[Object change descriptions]
·····

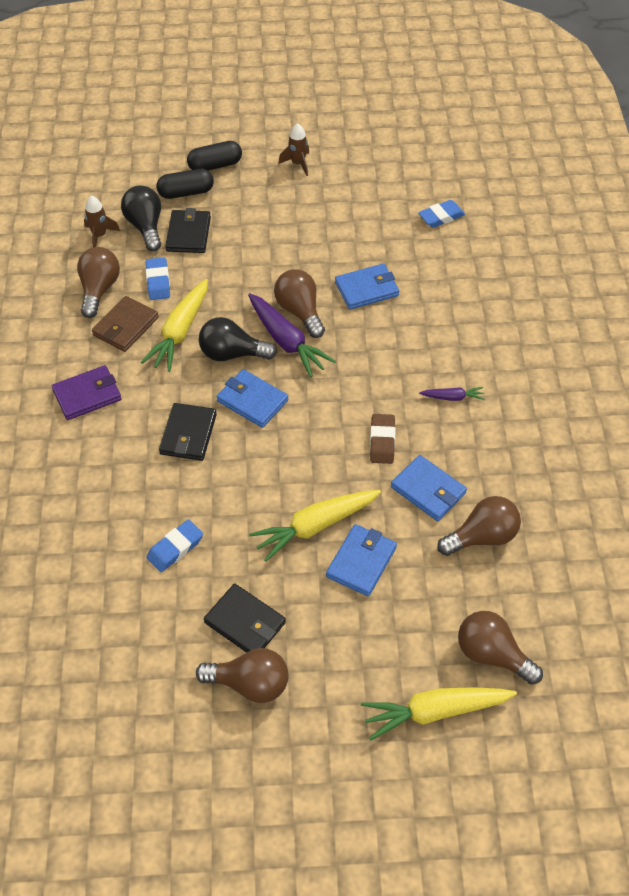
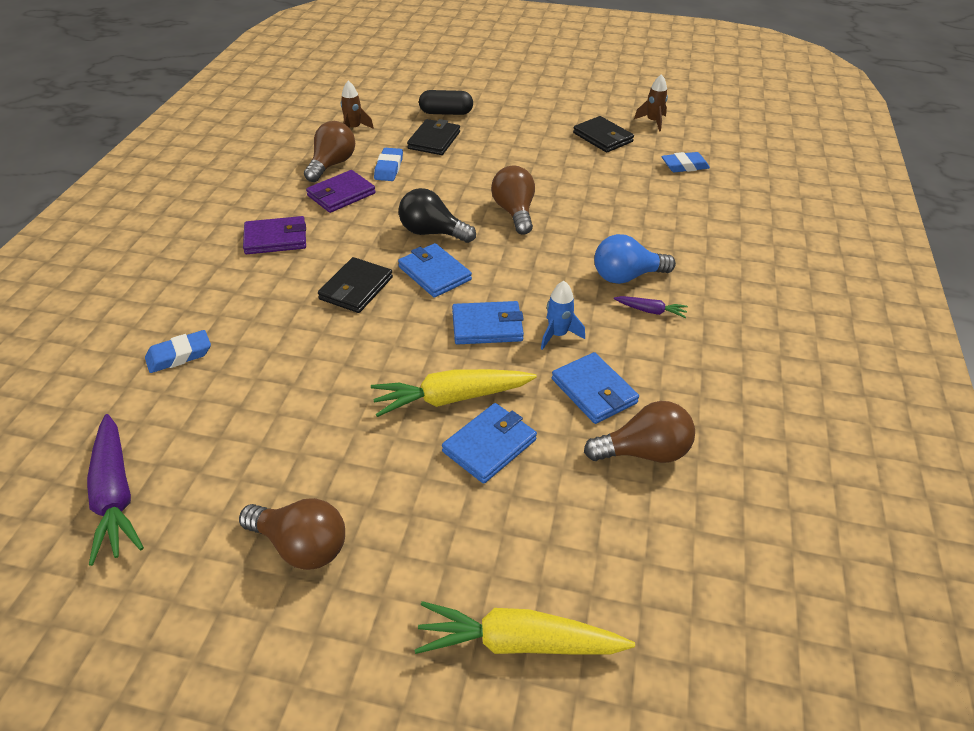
camera: 15 degrees right, 10 degrees down
(126, 326) = (341, 194): brown wallet -> purple wallet
(145, 227) = (398, 129): black light bulb -> none
(175, 548) = (290, 385): blue eraser -> blue eraser (179, 355)
(180, 332) = (390, 207): yellow carrot -> none
(215, 165) = (481, 99): black capsule -> none
(245, 622) = (328, 477): black wallet -> black wallet (603, 137)
(286, 341) = (491, 233): purple carrot -> purple carrot (115, 496)
(298, 164) = (558, 109): brown rocket -> brown rocket (653, 122)
(366, 289) = (589, 207): blue wallet -> blue wallet (487, 326)
(382, 441) = (558, 335): brown eraser -> blue rocket
(422, 364) = (626, 276): none -> blue light bulb
(492, 655) = (617, 590): brown light bulb -> none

·····

• [Work request] Output every line above exactly as it stands, and drop any picture.

• [Answer to the problem]
camera: 15 degrees right, 10 degrees down
(126, 326) = (341, 194): brown wallet -> purple wallet
(145, 227) = (398, 129): black light bulb -> none
(175, 548) = (290, 385): blue eraser -> blue eraser (179, 355)
(180, 332) = (390, 207): yellow carrot -> none
(215, 165) = (481, 99): black capsule -> none
(245, 622) = (328, 477): black wallet -> black wallet (603, 137)
(286, 341) = (491, 233): purple carrot -> purple carrot (115, 496)
(298, 164) = (558, 109): brown rocket -> brown rocket (653, 122)
(366, 289) = (589, 207): blue wallet -> blue wallet (487, 326)
(382, 441) = (558, 335): brown eraser -> blue rocket
(422, 364) = (626, 276): none -> blue light bulb
(492, 655) = (617, 590): brown light bulb -> none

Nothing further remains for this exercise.